Supplied material
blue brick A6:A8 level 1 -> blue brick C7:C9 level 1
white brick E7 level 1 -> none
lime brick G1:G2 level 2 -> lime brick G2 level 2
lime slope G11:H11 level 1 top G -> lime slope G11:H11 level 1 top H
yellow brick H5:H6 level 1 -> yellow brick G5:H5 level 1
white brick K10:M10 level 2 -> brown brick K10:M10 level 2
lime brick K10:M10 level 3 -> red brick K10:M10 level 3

* * *

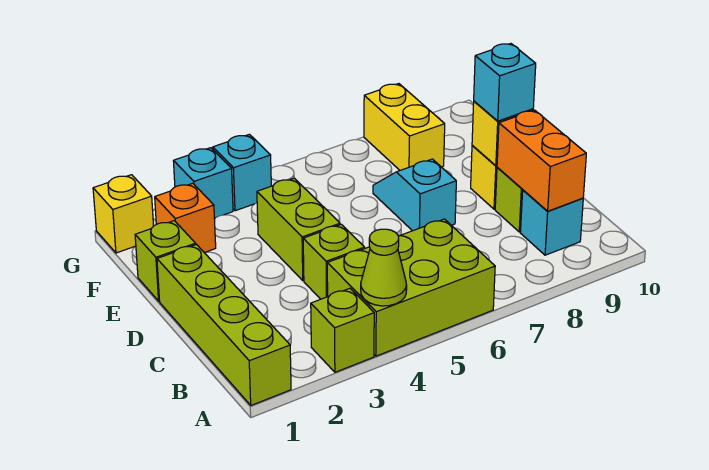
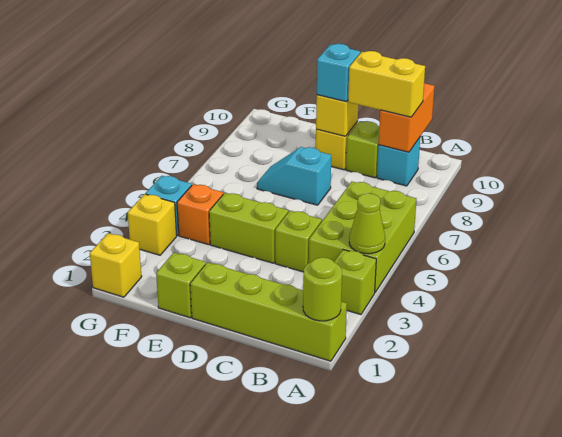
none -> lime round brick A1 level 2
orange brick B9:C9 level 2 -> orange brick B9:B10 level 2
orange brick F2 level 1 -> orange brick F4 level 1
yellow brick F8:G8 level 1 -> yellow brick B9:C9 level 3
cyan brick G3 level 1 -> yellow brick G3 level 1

--

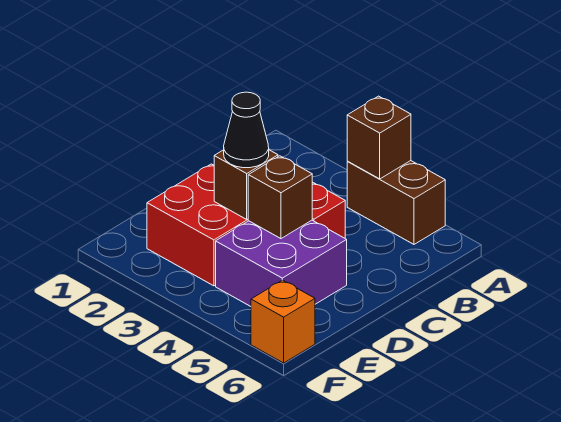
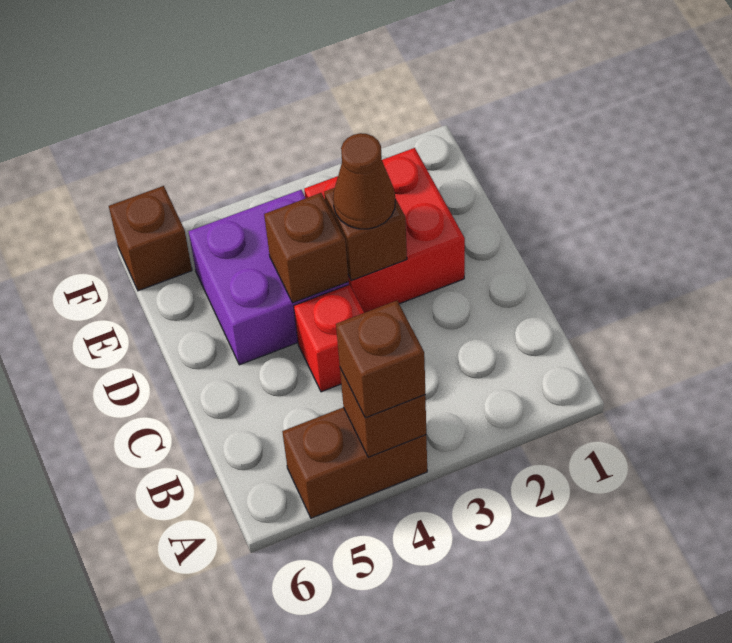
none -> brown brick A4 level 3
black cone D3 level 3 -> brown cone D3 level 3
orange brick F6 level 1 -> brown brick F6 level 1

Task to complete
Copy out, word for word, the part of the entries above that begins at the line with "blue brick A6:A8" and ends at the line with "lime brick K10:M10", including both.

Task output
blue brick A6:A8 level 1 -> blue brick C7:C9 level 1
white brick E7 level 1 -> none
lime brick G1:G2 level 2 -> lime brick G2 level 2
lime slope G11:H11 level 1 top G -> lime slope G11:H11 level 1 top H
yellow brick H5:H6 level 1 -> yellow brick G5:H5 level 1
white brick K10:M10 level 2 -> brown brick K10:M10 level 2
lime brick K10:M10 level 3 -> red brick K10:M10 level 3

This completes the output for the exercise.